■ What is needed
Where a line of the records contains the word "natipox", show that line.

■ Extracted material
◆ ◆ ◆ ◆ ◆

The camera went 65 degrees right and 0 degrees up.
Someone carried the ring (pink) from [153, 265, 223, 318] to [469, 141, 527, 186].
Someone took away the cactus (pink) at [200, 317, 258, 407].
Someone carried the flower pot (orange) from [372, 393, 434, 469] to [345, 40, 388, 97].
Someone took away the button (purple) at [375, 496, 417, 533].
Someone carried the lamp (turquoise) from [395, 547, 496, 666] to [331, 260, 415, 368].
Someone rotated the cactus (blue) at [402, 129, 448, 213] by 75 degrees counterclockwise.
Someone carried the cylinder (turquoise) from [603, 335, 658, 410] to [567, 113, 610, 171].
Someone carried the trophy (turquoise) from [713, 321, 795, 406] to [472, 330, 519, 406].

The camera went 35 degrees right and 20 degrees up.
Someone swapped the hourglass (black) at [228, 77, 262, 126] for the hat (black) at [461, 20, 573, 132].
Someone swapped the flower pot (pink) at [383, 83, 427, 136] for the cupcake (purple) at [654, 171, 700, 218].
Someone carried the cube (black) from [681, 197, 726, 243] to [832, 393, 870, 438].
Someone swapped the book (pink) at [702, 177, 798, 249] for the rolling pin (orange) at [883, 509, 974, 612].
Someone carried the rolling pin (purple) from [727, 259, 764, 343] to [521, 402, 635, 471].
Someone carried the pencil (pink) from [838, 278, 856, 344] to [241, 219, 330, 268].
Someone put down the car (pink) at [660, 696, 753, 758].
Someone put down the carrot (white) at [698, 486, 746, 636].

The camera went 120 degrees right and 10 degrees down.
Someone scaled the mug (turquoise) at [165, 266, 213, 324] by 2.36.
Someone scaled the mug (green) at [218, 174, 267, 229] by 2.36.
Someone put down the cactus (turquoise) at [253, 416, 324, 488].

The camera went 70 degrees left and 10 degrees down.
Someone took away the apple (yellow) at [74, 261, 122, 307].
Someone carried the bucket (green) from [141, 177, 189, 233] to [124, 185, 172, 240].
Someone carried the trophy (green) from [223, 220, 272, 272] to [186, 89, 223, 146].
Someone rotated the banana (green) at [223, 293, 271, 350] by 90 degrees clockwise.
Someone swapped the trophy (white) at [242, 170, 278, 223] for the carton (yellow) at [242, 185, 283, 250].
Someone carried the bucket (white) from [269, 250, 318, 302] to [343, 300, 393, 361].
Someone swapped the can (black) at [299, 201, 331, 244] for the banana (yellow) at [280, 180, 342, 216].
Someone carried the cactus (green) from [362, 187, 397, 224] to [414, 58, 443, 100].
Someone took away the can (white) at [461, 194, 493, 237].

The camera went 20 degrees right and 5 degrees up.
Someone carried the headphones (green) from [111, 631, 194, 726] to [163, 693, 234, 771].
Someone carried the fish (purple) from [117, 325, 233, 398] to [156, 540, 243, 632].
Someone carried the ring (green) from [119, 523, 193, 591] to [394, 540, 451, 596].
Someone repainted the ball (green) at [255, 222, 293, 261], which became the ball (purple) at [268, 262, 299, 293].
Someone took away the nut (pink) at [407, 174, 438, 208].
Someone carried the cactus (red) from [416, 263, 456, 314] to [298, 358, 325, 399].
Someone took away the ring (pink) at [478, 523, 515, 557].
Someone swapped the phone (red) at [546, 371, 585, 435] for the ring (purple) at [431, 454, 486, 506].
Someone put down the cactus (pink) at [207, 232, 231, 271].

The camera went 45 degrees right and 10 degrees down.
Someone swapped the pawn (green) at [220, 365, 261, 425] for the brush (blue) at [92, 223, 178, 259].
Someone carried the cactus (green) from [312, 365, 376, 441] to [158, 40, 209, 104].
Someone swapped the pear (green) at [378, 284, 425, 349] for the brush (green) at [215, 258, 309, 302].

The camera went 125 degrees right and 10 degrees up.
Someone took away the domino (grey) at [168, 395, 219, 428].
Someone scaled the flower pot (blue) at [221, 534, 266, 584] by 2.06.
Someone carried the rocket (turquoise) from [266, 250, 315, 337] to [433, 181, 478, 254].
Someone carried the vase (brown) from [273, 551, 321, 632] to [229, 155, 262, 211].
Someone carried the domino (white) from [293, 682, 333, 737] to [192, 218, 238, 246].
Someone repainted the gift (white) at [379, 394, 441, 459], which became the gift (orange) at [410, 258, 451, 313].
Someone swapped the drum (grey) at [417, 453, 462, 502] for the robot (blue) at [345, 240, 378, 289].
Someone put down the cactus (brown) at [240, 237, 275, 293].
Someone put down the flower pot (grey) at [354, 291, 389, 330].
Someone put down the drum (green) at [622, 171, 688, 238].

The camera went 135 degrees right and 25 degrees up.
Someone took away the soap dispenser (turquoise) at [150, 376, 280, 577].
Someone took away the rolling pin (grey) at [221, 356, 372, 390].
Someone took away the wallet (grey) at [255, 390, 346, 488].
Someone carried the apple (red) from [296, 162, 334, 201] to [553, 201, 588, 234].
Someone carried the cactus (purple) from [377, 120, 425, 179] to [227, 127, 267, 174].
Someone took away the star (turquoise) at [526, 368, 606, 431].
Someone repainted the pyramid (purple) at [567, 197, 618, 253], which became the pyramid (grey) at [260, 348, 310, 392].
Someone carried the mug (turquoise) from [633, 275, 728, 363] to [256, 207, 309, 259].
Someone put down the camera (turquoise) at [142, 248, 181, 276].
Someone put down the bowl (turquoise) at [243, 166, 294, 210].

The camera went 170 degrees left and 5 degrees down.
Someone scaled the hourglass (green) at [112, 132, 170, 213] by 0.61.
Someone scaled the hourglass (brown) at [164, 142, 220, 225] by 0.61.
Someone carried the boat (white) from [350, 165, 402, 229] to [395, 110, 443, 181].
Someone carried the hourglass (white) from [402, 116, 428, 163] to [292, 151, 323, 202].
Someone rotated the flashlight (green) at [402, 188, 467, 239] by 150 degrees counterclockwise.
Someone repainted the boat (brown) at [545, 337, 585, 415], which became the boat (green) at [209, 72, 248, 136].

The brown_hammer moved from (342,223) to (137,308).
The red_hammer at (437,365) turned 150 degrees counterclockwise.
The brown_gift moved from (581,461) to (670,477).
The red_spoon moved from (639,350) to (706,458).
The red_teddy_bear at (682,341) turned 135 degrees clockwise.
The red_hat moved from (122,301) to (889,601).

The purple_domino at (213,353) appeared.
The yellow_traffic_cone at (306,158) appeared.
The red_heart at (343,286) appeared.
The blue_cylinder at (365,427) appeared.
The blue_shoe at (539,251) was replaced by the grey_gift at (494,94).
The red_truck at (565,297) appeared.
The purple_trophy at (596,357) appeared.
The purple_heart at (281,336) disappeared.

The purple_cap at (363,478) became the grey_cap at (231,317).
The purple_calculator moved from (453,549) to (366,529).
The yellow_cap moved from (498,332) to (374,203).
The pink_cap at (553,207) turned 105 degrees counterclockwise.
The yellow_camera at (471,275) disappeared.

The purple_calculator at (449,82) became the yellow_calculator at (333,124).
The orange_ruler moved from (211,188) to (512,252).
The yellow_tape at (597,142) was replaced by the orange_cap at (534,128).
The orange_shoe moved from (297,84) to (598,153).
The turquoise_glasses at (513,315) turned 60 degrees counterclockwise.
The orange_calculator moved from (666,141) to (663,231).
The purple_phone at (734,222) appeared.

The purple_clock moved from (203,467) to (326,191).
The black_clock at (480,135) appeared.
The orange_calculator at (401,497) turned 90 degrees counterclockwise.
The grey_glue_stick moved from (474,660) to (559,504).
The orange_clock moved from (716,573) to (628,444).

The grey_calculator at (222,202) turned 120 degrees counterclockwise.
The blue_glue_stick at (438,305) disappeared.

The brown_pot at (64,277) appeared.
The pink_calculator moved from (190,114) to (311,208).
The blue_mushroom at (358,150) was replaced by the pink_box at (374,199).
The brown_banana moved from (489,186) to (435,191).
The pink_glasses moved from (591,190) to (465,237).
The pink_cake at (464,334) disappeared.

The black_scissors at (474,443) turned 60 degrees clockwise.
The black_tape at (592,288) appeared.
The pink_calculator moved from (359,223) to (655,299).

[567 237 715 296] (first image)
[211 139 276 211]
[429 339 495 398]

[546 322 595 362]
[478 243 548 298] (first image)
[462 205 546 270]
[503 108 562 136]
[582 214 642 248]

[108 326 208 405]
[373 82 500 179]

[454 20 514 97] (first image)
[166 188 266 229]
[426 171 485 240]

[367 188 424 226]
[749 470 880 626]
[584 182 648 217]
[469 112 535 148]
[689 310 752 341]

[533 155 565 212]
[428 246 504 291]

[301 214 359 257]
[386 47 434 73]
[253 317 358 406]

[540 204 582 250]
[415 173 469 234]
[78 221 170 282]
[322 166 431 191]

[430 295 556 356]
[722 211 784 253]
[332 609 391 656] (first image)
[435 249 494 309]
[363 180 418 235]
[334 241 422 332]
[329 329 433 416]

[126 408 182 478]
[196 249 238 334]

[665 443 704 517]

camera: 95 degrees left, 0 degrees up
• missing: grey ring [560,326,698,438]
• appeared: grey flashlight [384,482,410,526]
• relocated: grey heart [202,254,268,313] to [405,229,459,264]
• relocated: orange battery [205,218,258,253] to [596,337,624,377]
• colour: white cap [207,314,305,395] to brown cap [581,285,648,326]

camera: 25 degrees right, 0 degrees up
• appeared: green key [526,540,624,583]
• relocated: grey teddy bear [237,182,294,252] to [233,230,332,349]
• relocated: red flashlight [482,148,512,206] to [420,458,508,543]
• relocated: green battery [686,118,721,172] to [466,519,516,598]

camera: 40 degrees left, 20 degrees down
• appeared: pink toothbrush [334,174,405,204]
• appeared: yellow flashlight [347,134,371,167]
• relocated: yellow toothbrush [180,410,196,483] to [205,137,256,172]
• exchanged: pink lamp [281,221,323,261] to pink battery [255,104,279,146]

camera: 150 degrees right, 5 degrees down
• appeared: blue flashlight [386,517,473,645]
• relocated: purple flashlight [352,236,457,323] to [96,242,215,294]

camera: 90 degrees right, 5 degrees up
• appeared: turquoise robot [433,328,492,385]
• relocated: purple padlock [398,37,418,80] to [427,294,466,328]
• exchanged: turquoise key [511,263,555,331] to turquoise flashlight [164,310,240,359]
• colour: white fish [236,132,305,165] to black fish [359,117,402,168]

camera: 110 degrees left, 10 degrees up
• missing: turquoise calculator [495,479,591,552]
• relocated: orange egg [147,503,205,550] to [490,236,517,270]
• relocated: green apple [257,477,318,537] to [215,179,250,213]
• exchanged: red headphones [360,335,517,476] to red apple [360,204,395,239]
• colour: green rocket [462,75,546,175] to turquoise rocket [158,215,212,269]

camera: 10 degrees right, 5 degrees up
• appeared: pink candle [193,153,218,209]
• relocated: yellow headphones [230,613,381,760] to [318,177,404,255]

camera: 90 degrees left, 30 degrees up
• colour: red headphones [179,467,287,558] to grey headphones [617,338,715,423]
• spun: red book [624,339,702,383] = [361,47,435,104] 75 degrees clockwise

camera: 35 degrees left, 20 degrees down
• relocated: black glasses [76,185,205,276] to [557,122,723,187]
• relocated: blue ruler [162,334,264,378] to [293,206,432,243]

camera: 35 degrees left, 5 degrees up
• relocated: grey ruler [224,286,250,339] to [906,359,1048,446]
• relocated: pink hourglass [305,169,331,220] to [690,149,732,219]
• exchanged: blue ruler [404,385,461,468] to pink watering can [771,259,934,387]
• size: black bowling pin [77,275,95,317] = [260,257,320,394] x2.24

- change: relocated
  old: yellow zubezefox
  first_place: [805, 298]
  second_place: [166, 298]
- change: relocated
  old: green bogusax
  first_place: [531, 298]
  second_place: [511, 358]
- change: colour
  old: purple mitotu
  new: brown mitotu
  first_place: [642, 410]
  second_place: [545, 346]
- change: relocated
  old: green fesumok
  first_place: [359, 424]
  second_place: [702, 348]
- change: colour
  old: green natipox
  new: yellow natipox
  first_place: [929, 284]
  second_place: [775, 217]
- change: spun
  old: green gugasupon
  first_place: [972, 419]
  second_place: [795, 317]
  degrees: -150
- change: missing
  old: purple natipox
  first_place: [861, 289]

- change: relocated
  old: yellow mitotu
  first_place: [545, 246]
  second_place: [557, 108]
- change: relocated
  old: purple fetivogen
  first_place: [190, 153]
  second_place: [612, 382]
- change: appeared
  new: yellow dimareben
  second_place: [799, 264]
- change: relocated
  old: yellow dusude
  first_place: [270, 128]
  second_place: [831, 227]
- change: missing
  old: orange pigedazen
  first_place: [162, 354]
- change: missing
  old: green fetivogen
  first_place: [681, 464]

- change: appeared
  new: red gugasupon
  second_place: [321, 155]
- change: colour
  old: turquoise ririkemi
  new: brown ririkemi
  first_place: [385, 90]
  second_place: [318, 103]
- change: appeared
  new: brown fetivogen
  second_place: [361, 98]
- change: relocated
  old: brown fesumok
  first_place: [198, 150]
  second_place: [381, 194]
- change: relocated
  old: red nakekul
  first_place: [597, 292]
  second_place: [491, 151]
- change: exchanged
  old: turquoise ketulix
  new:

◆ ◆ ◆ ◆ ◆

■ Answer area
  old: green natipox
  new: yellow natipox
  old: purple natipox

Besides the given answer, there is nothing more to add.